About this task — The records underneath are to be repeated exactly, with the pictures left out.

##### Recorded information #####

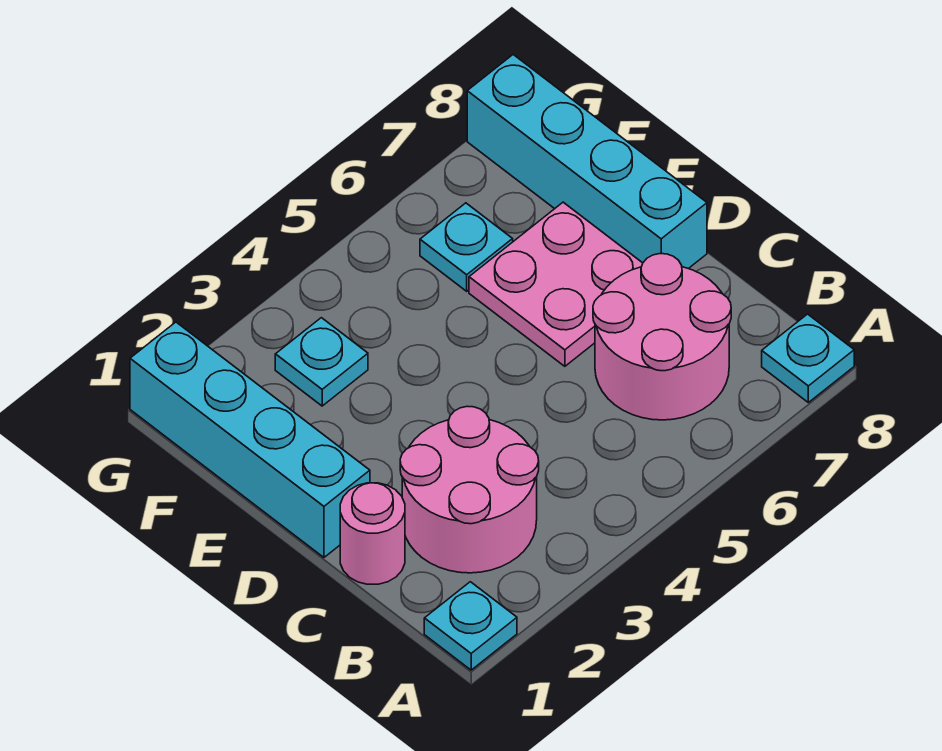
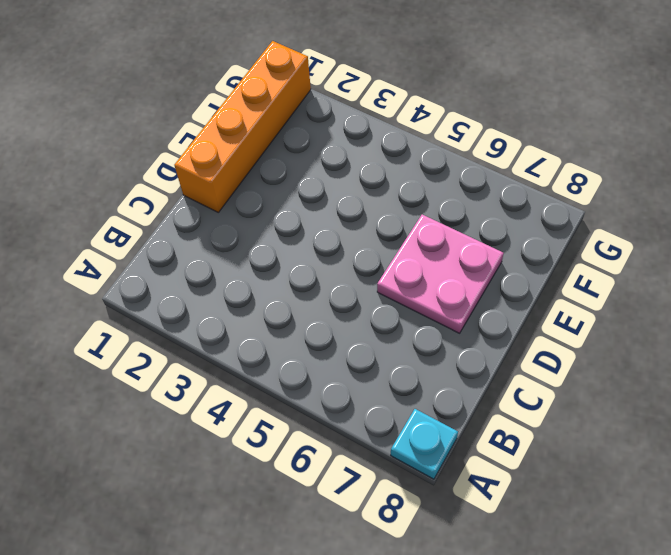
orange brick D1:G1 level 1 -> cyan brick D1:G1 level 1
none -> cyan plate A1 level 1
none -> pink round brick B2:C3 level 1

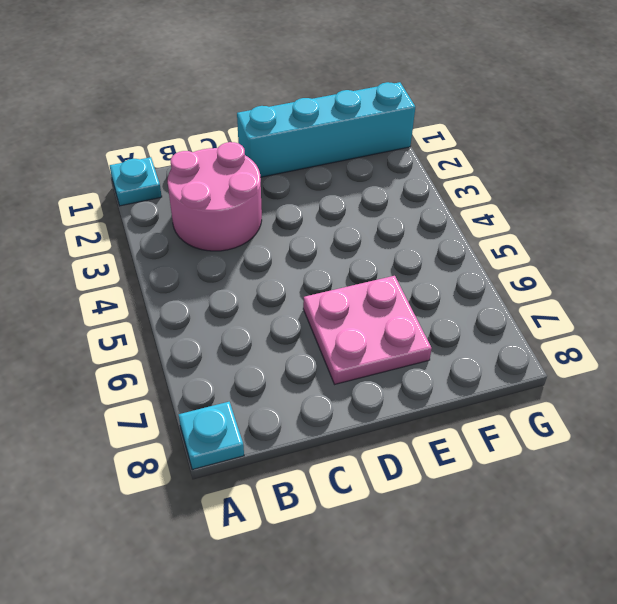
none -> pink round brick B6:C7 level 1
none -> pink round brick C1 level 1

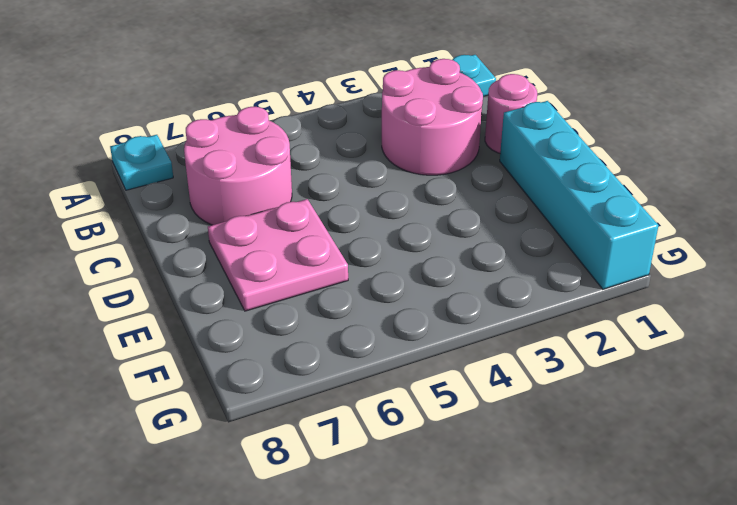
none -> cyan brick D8:G8 level 1
none -> cyan plate F3 level 1

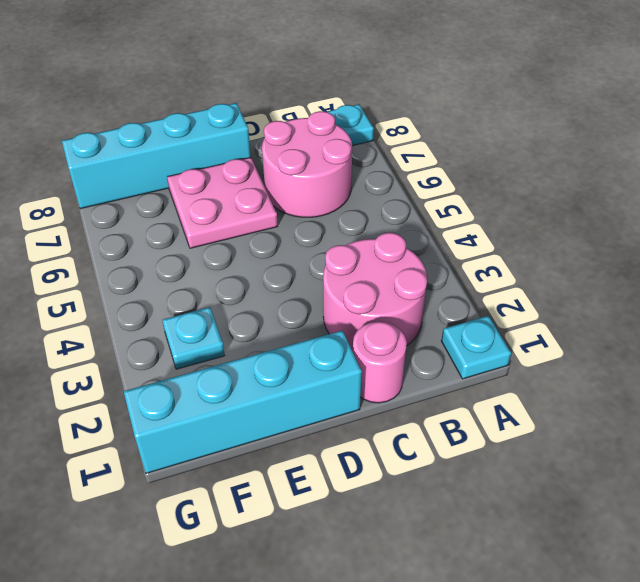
none -> cyan plate F6 level 1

#####

Worked solution —
orange brick D1:G1 level 1 -> cyan brick D1:G1 level 1
none -> cyan plate A1 level 1
none -> pink round brick B2:C3 level 1

none -> pink round brick B6:C7 level 1
none -> pink round brick C1 level 1

none -> cyan brick D8:G8 level 1
none -> cyan plate F3 level 1

none -> cyan plate F6 level 1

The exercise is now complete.